### Exercise objective
Lines with "pink" in them are to be located in the listing below and copied.
Recorded information Block Start
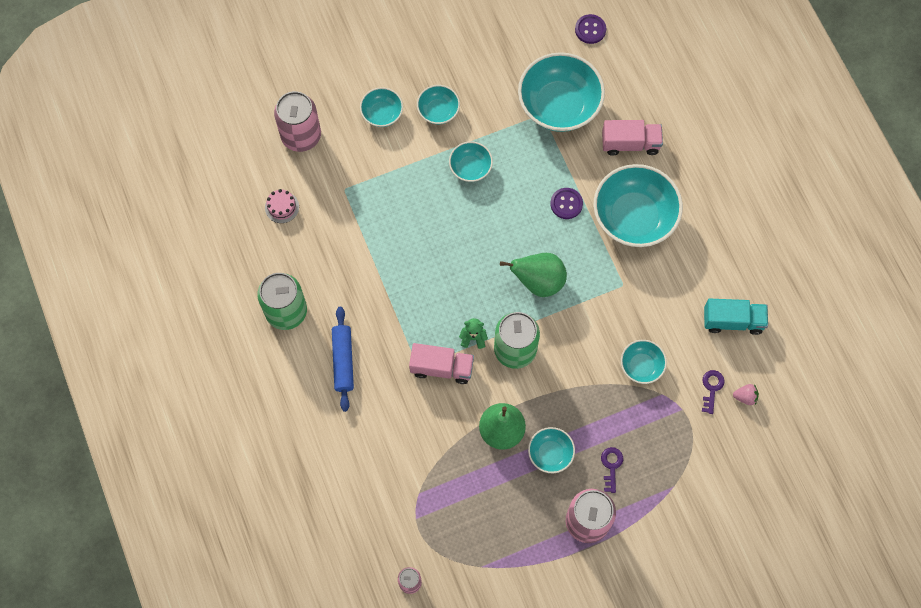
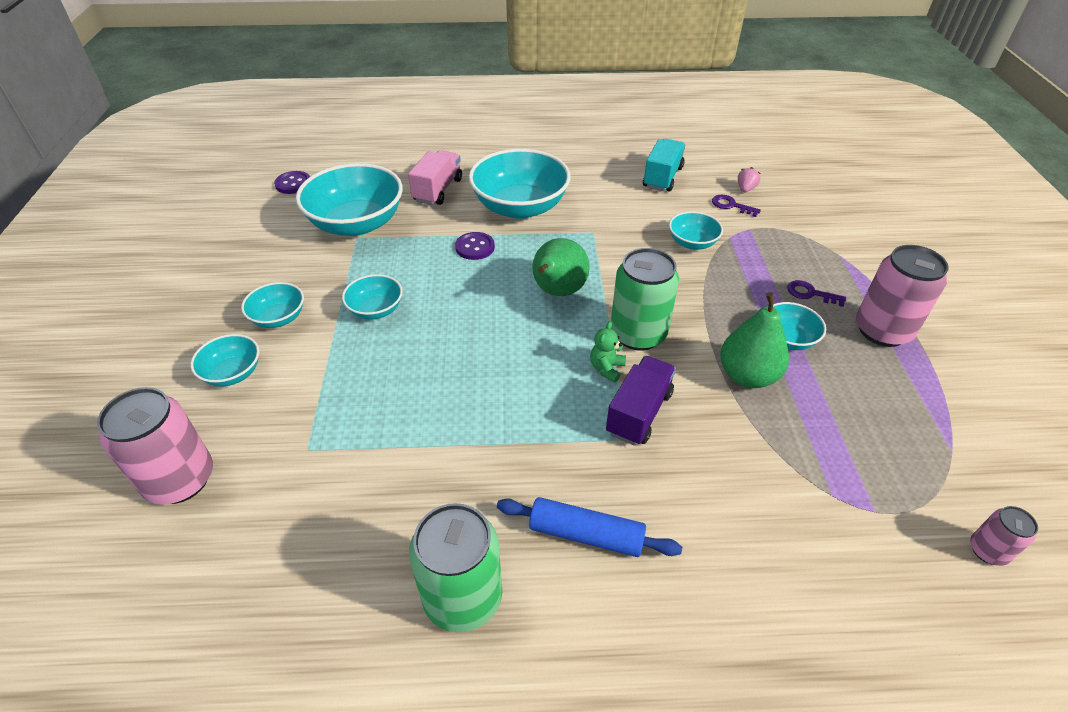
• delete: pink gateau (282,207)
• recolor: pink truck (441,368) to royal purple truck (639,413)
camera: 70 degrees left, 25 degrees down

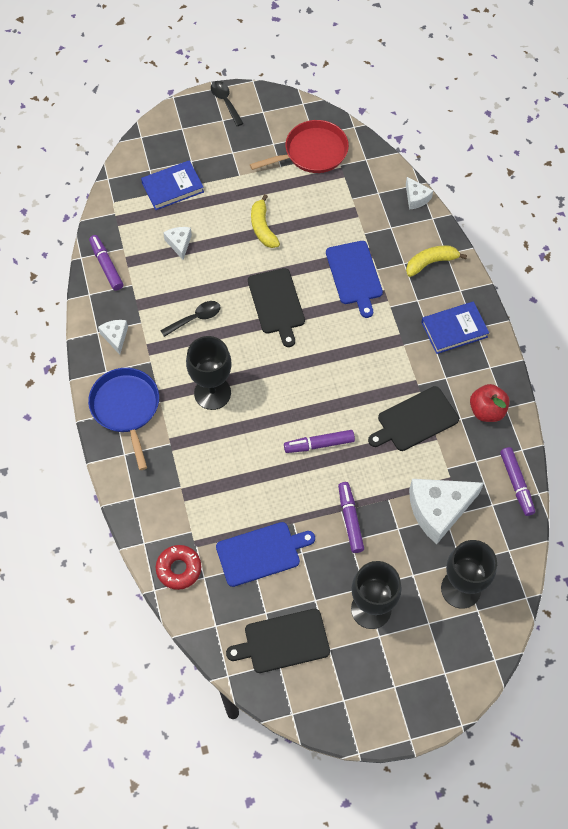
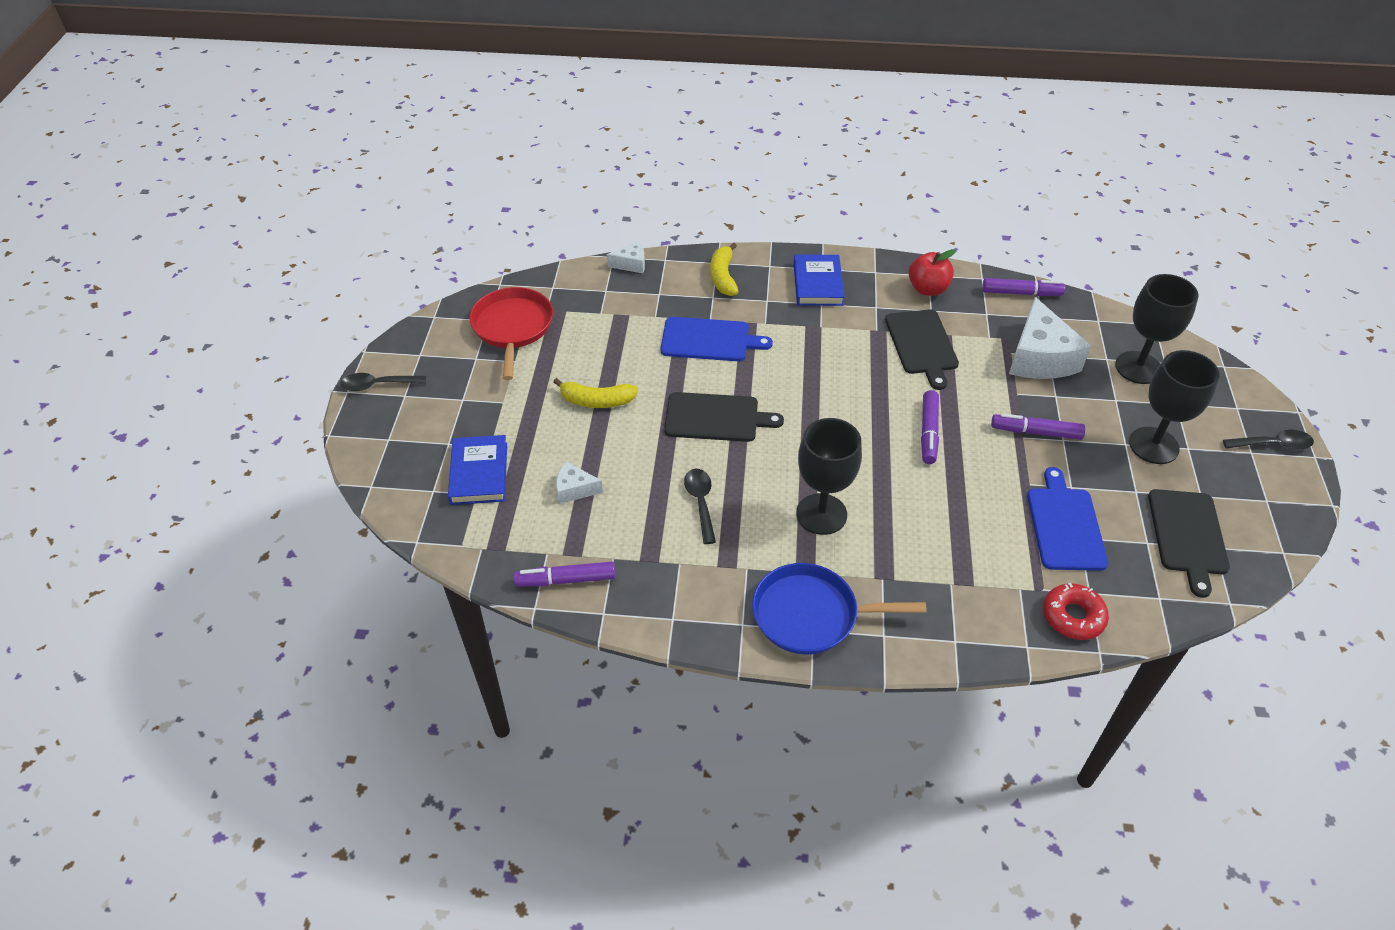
• delete: pure white cheese (115,337)
• insert: black teaspoon (1273,444)
camera: 70 degrees left, 15 degrees down

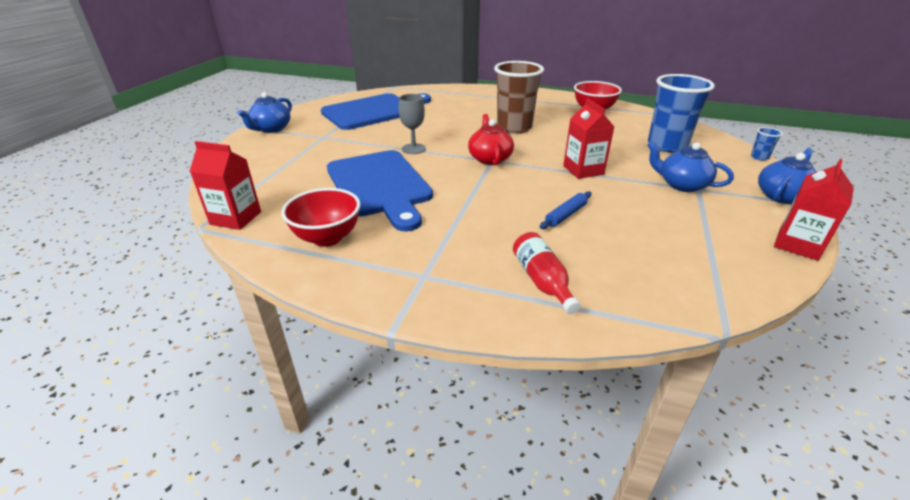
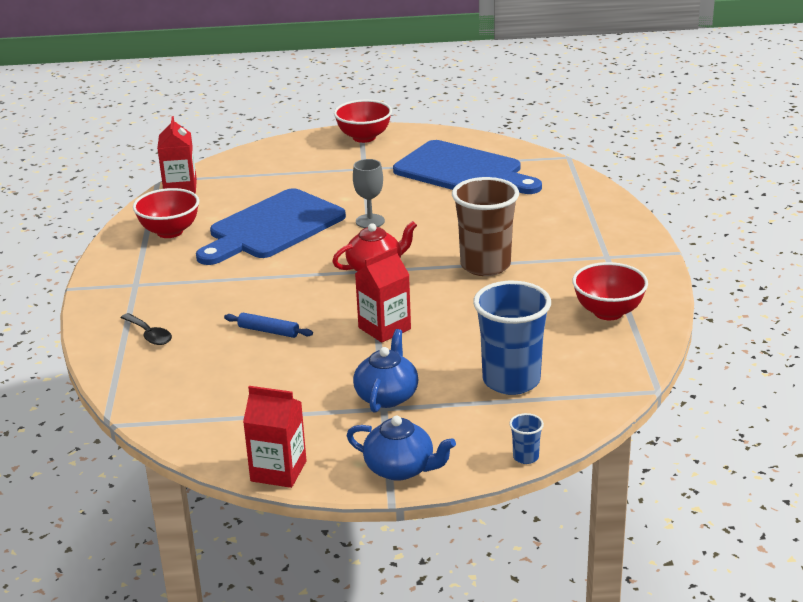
• replace: cobalt teapot (271,129) to scarlet serving bowl (364,137)
• replace: scarlet flask (542,281) to black teaspoon (149,335)
camera: 70 degrees right, 5 degrees down

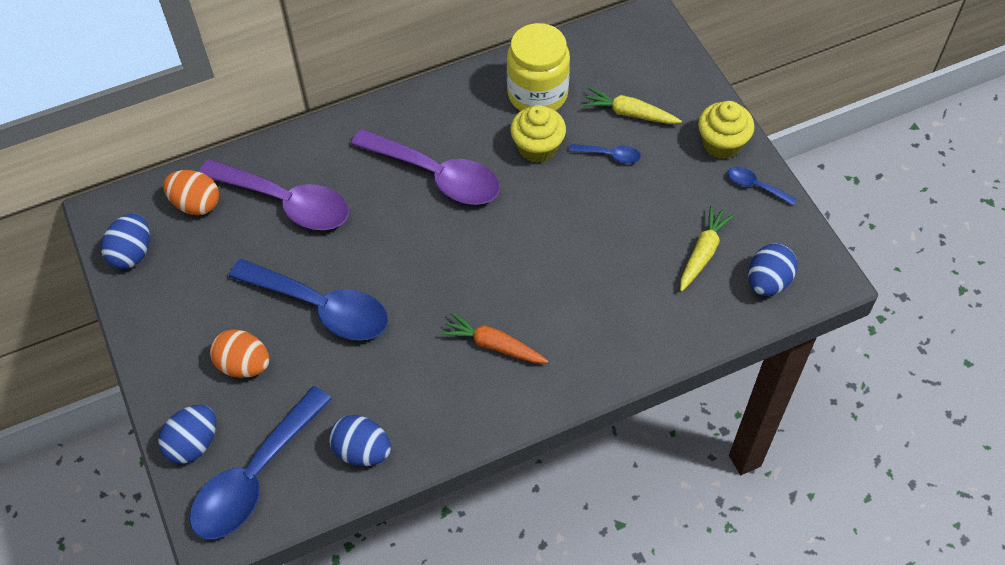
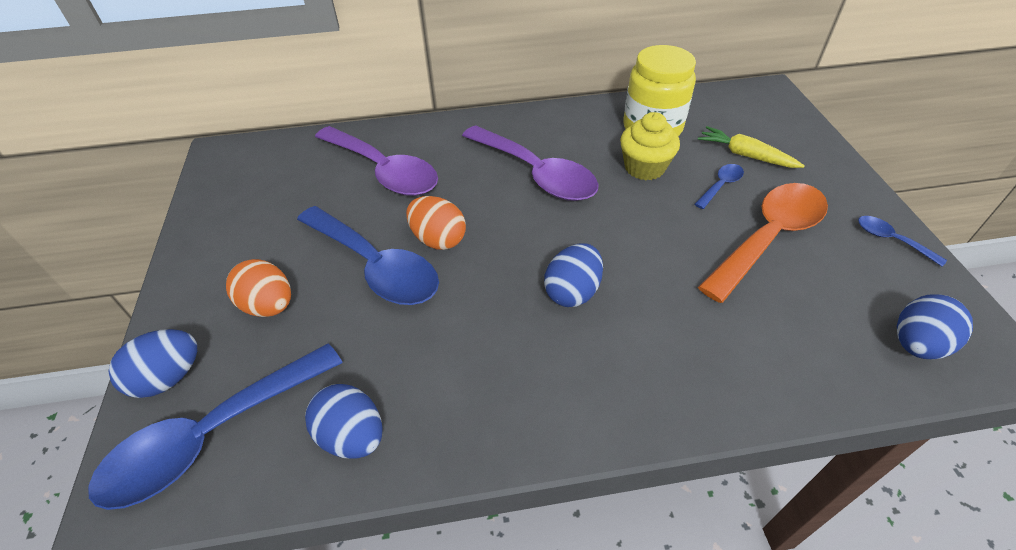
• move: cobalt egg shape (132,253) to (572,292)
• move: bright orange egg shape (196,204) to (438,239)
• delete: bright orange root vegetable (494,345)
• rotate: cobalt teaspoon (610,155) = (721,186) 75 degrees counterclockwise
• delete: bright yellow root vegetable (703,253)
• delete: bright yellow cupcake (722,143)
• insert: bright orange teaspoon (768,237)
camera: 15 degrees right, 10 degrees down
Recorded information Block End
### Written reply
• delete: pink gateau (282,207)
• recolor: pink truck (441,368) to royal purple truck (639,413)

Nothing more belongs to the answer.